Task directions:
The records below are to be reproduced exactly, with every picture left out.

── Task data ──

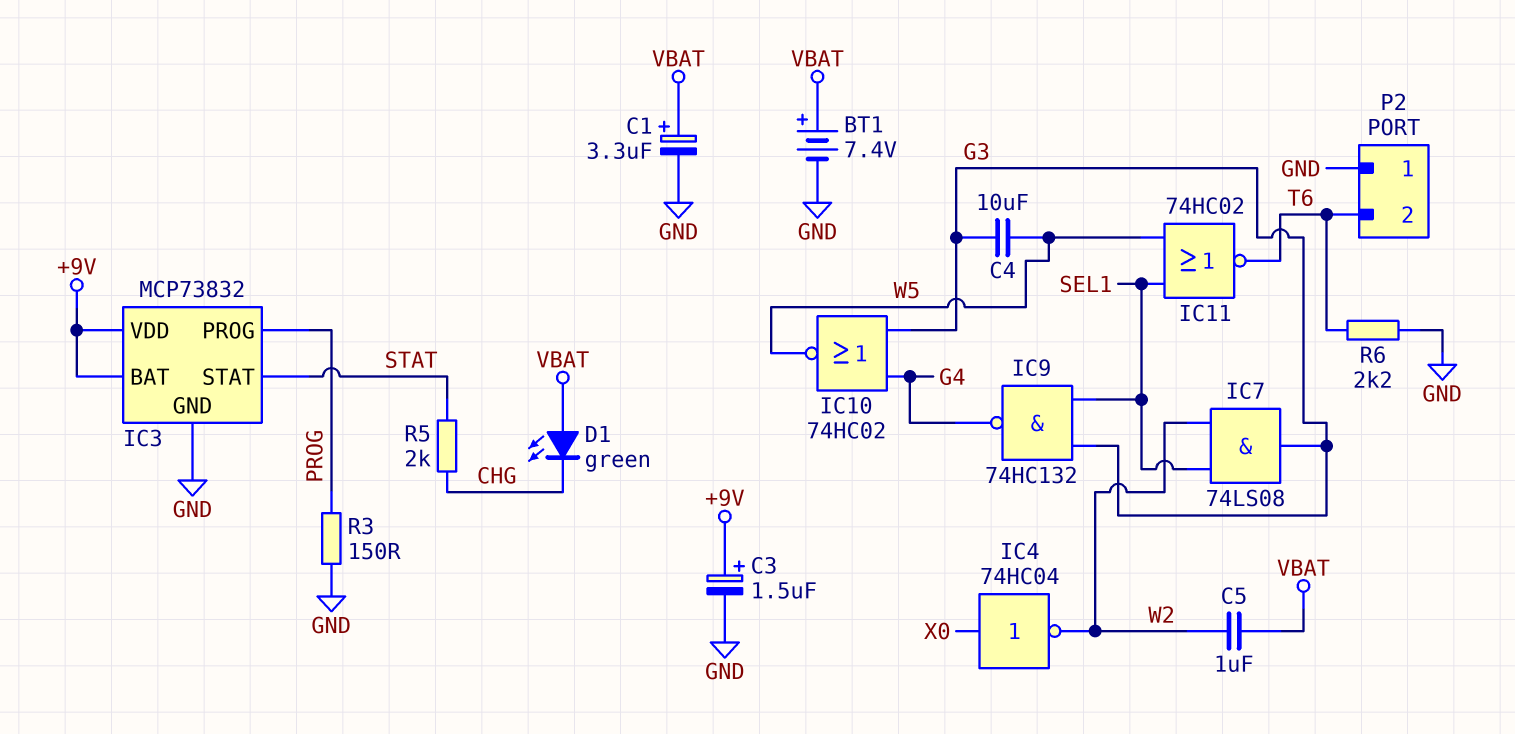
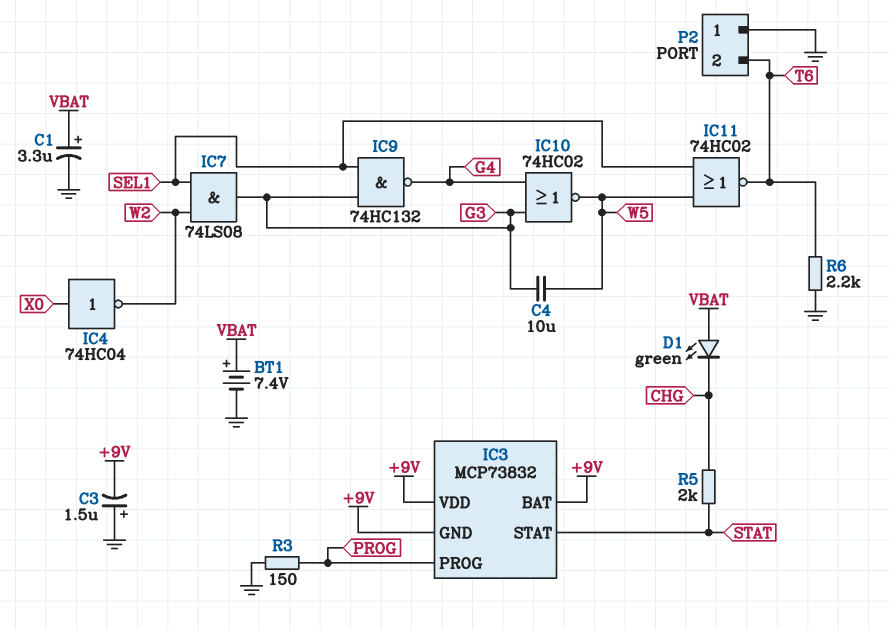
C3: 1.5uF (plus +9V, minus GND) -> 1.5uF (plus GND, minus +9V)
C5: 1uF (VBAT, W2) -> none
IC3 pin GND: GND -> +9V

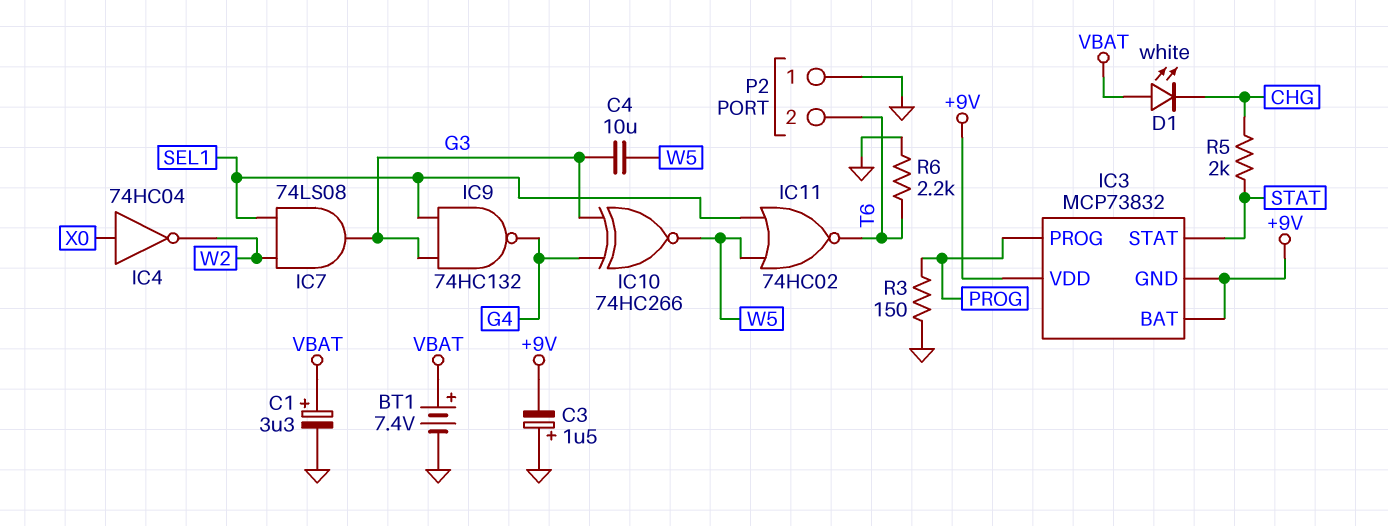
D1: LED green (A VBAT, K CHG) -> LED white (A VBAT, K CHG)
IC10: NOR 74HC02 (in G3, in G4, out W5) -> XNOR 74HC266 (in G3, in G4, out W5)

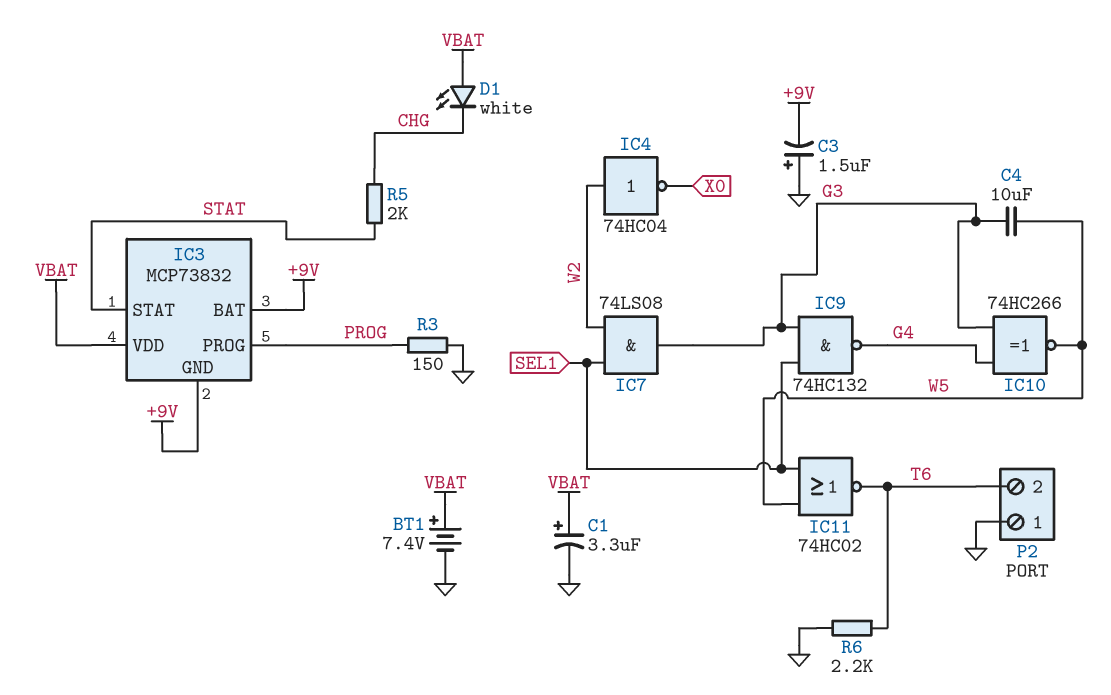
IC3 pin VDD: +9V -> VBAT
IC4: NOT 74HC04 (in X0, out W2) -> NOT 74HC04 (in W2, out X0)

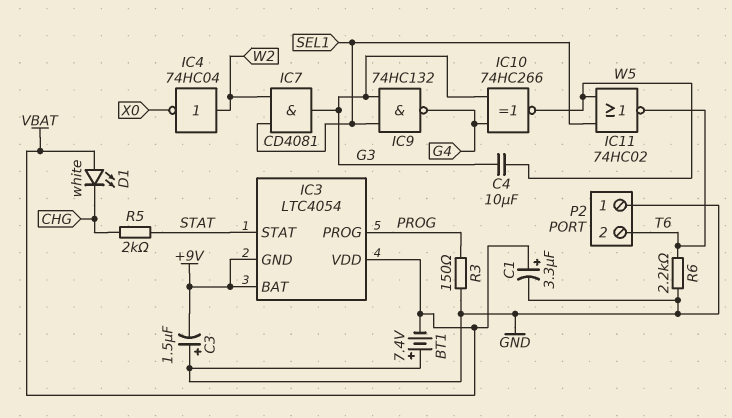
BT1: 7.4V (plus VBAT, minus GND) -> 7.4V (plus GND, minus VBAT)
IC3: MCP73832 -> LTC4054
IC7: AND 74LS08 (in SEL1, in W2, out G3) -> AND CD4081 (in SEL1, in W2, out G3)

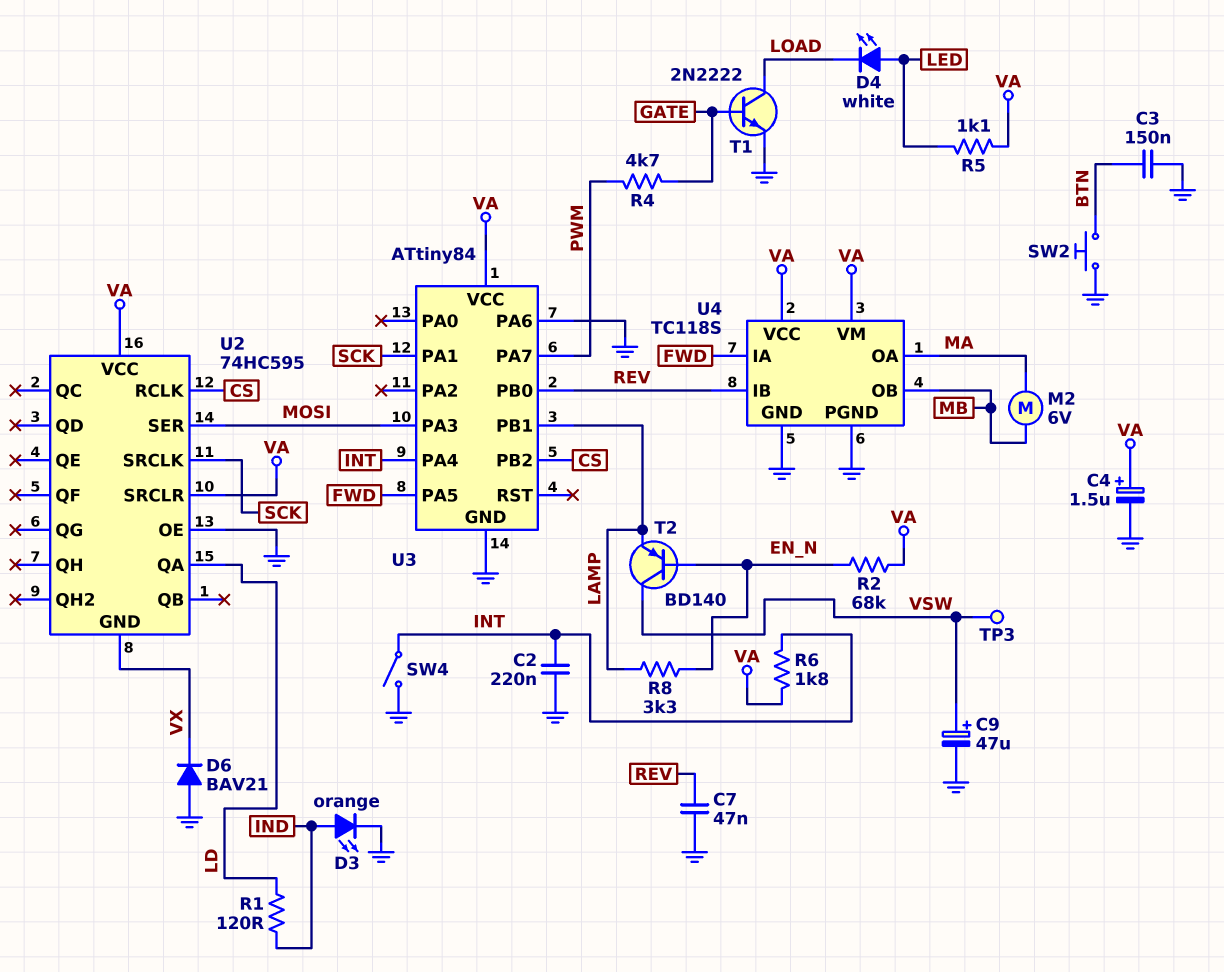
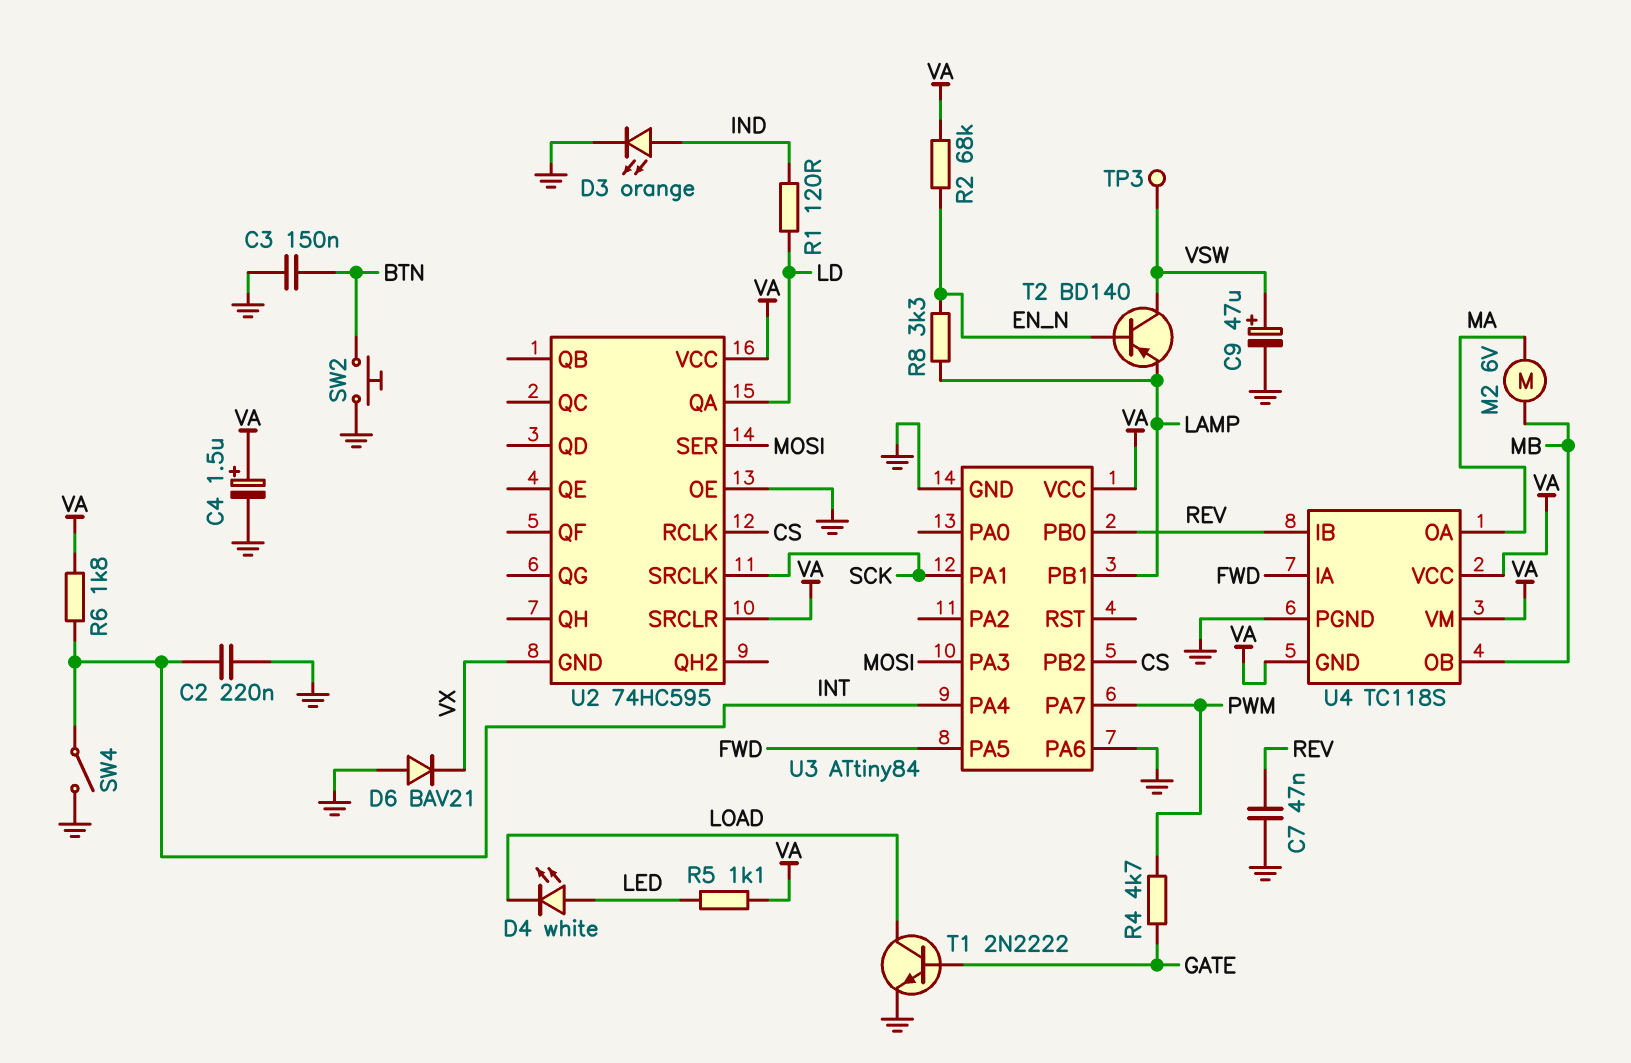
U4 pin GND: GND -> VA

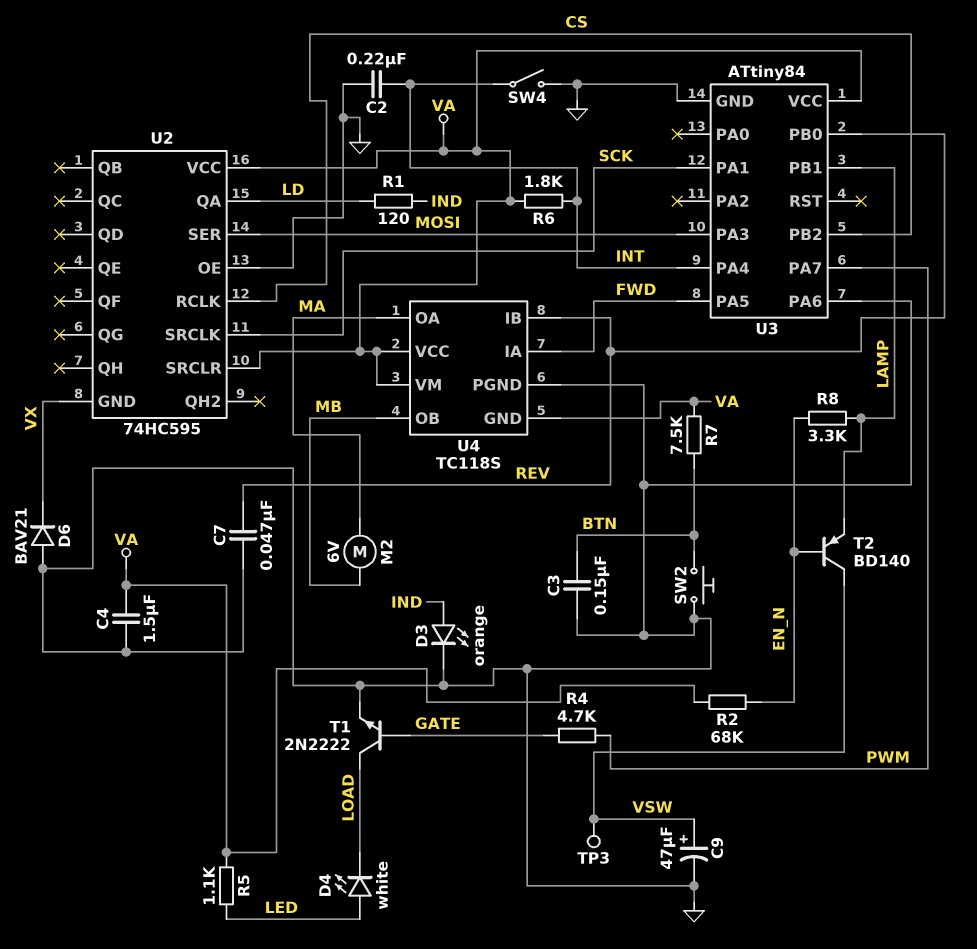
C4: 1.5uF (plus VA, minus GND) -> 1.5uF (GND, VA)
R7: none -> 7.5k (BTN, VA)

───

Task answer:
C3: 1.5uF (plus +9V, minus GND) -> 1.5uF (plus GND, minus +9V)
C5: 1uF (VBAT, W2) -> none
IC3 pin GND: GND -> +9V

D1: LED green (A VBAT, K CHG) -> LED white (A VBAT, K CHG)
IC10: NOR 74HC02 (in G3, in G4, out W5) -> XNOR 74HC266 (in G3, in G4, out W5)

IC3 pin VDD: +9V -> VBAT
IC4: NOT 74HC04 (in X0, out W2) -> NOT 74HC04 (in W2, out X0)

BT1: 7.4V (plus VBAT, minus GND) -> 7.4V (plus GND, minus VBAT)
IC3: MCP73832 -> LTC4054
IC7: AND 74LS08 (in SEL1, in W2, out G3) -> AND CD4081 (in SEL1, in W2, out G3)

U4 pin GND: GND -> VA

C4: 1.5uF (plus VA, minus GND) -> 1.5uF (GND, VA)
R7: none -> 7.5k (BTN, VA)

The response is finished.